▶ _Coordinate-based change listings_
——

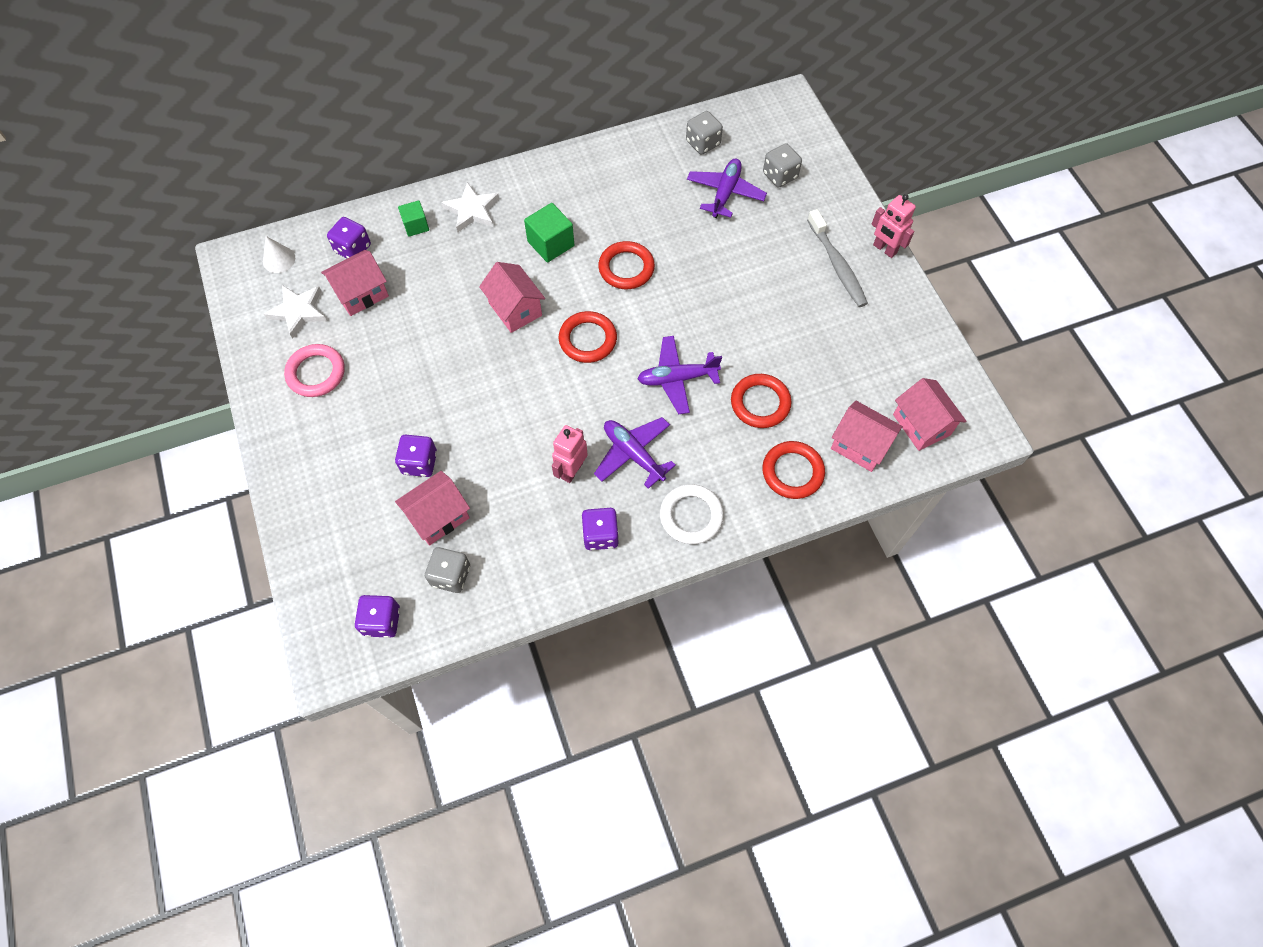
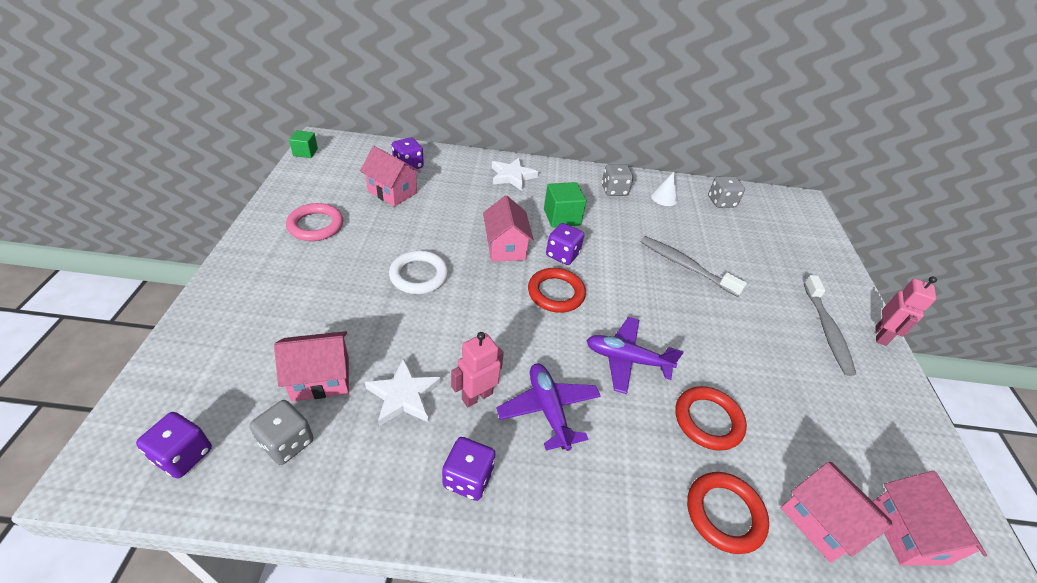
camera: 20 degrees right, 20 degrees down
white cone [263,236,295,273] -> white cone moved to [651,172,678,206]
white star [264,285,327,339] -> white star moved to [365,358,441,426]
pink house [321,250,389,316] -> pink house turned 45 degrees clockwise [360,146,421,207]
purple dice [395,435,437,477] -> purple dice moved to [546,223,584,265]
green cube [398,200,429,237] -> green cube moved to [289,130,318,158]
red ring [598,241,655,289] -> none
white ring [660,484,724,544] -> white ring moved to [389,250,448,294]
purple plane [687,158,767,218] -> none
grey dice [763,143,802,188] -> grey dice moved to [602,164,633,196]
pink robot [871,194,916,258] -> pink robot turned 135 degrees counterclockwise [875,276,937,346]
none -> grey toothbrush [641,236,747,297]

——

▶ _YOUR INSTRUCTIONS_
Return exactly the lines from the one containing "pink robot [871,194,916,258]" through the last line of the records above, both included, and nothing else.

▶ _REPLY TO THE TASK_
pink robot [871,194,916,258] -> pink robot turned 135 degrees counterclockwise [875,276,937,346]
none -> grey toothbrush [641,236,747,297]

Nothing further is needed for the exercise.